▸ **EXERCISE DESCRIPTION**
Copy every line of the records below, keeping each character unchanged.

################

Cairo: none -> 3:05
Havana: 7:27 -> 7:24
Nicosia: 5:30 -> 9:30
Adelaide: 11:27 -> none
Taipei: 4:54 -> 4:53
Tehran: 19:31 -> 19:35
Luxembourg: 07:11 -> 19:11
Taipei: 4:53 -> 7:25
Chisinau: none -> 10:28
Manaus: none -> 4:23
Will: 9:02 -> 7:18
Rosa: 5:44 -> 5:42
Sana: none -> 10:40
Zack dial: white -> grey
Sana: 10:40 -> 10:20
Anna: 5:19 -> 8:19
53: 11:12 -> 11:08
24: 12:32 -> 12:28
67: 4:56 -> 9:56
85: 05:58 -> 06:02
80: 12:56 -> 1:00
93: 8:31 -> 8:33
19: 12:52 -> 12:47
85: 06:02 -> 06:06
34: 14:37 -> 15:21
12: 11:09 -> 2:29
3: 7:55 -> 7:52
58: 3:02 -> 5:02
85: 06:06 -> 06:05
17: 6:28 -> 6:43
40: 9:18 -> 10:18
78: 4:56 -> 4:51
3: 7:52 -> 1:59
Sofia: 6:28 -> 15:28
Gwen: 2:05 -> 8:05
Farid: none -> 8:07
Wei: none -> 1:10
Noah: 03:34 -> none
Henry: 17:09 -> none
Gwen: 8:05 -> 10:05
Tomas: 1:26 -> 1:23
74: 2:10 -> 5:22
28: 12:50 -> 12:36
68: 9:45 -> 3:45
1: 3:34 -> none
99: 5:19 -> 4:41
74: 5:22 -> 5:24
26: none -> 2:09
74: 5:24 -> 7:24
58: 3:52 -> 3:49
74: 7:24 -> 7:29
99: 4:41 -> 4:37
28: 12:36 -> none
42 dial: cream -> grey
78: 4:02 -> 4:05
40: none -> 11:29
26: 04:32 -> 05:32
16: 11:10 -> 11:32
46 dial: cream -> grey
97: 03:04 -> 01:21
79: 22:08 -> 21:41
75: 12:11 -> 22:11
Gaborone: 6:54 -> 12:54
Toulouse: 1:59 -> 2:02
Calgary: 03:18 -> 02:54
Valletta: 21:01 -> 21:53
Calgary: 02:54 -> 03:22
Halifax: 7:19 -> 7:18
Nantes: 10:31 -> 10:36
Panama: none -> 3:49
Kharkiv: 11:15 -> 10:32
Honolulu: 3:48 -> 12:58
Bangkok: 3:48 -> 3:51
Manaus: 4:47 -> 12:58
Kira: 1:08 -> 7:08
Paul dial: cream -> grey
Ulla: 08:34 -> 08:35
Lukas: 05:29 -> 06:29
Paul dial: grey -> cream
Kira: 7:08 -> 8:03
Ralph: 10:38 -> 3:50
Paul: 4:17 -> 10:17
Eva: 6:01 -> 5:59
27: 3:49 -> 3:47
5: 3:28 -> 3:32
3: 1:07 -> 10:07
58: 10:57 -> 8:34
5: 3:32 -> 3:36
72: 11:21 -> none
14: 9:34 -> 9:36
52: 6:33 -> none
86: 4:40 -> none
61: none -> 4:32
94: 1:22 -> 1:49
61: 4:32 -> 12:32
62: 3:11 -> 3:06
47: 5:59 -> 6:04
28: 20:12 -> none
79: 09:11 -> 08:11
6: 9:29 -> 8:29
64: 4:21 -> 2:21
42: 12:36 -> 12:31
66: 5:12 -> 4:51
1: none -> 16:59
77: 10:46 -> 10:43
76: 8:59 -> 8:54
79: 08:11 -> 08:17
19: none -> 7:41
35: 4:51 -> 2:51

################

▸ **TASK SOLUTION**
Cairo: none -> 3:05
Havana: 7:27 -> 7:24
Nicosia: 5:30 -> 9:30
Adelaide: 11:27 -> none
Taipei: 4:54 -> 4:53
Tehran: 19:31 -> 19:35
Luxembourg: 07:11 -> 19:11
Taipei: 4:53 -> 7:25
Chisinau: none -> 10:28
Manaus: none -> 4:23
Will: 9:02 -> 7:18
Rosa: 5:44 -> 5:42
Sana: none -> 10:40
Zack dial: white -> grey
Sana: 10:40 -> 10:20
Anna: 5:19 -> 8:19
53: 11:12 -> 11:08
24: 12:32 -> 12:28
67: 4:56 -> 9:56
85: 05:58 -> 06:02
80: 12:56 -> 1:00
93: 8:31 -> 8:33
19: 12:52 -> 12:47
85: 06:02 -> 06:06
34: 14:37 -> 15:21
12: 11:09 -> 2:29
3: 7:55 -> 7:52
58: 3:02 -> 5:02
85: 06:06 -> 06:05
17: 6:28 -> 6:43
40: 9:18 -> 10:18
78: 4:56 -> 4:51
3: 7:52 -> 1:59
Sofia: 6:28 -> 15:28
Gwen: 2:05 -> 8:05
Farid: none -> 8:07
Wei: none -> 1:10
Noah: 03:34 -> none
Henry: 17:09 -> none
Gwen: 8:05 -> 10:05
Tomas: 1:26 -> 1:23
74: 2:10 -> 5:22
28: 12:50 -> 12:36
68: 9:45 -> 3:45
1: 3:34 -> none
99: 5:19 -> 4:41
74: 5:22 -> 5:24
26: none -> 2:09
74: 5:24 -> 7:24
58: 3:52 -> 3:49
74: 7:24 -> 7:29
99: 4:41 -> 4:37
28: 12:36 -> none
42 dial: cream -> grey
78: 4:02 -> 4:05
40: none -> 11:29
26: 04:32 -> 05:32
16: 11:10 -> 11:32
46 dial: cream -> grey
97: 03:04 -> 01:21
79: 22:08 -> 21:41
75: 12:11 -> 22:11
Gaborone: 6:54 -> 12:54
Toulouse: 1:59 -> 2:02
Calgary: 03:18 -> 02:54
Valletta: 21:01 -> 21:53
Calgary: 02:54 -> 03:22
Halifax: 7:19 -> 7:18
Nantes: 10:31 -> 10:36
Panama: none -> 3:49
Kharkiv: 11:15 -> 10:32
Honolulu: 3:48 -> 12:58
Bangkok: 3:48 -> 3:51
Manaus: 4:47 -> 12:58
Kira: 1:08 -> 7:08
Paul dial: cream -> grey
Ulla: 08:34 -> 08:35
Lukas: 05:29 -> 06:29
Paul dial: grey -> cream
Kira: 7:08 -> 8:03
Ralph: 10:38 -> 3:50
Paul: 4:17 -> 10:17
Eva: 6:01 -> 5:59
27: 3:49 -> 3:47
5: 3:28 -> 3:32
3: 1:07 -> 10:07
58: 10:57 -> 8:34
5: 3:32 -> 3:36
72: 11:21 -> none
14: 9:34 -> 9:36
52: 6:33 -> none
86: 4:40 -> none
61: none -> 4:32
94: 1:22 -> 1:49
61: 4:32 -> 12:32
62: 3:11 -> 3:06
47: 5:59 -> 6:04
28: 20:12 -> none
79: 09:11 -> 08:11
6: 9:29 -> 8:29
64: 4:21 -> 2:21
42: 12:36 -> 12:31
66: 5:12 -> 4:51
1: none -> 16:59
77: 10:46 -> 10:43
76: 8:59 -> 8:54
79: 08:11 -> 08:17
19: none -> 7:41
35: 4:51 -> 2:51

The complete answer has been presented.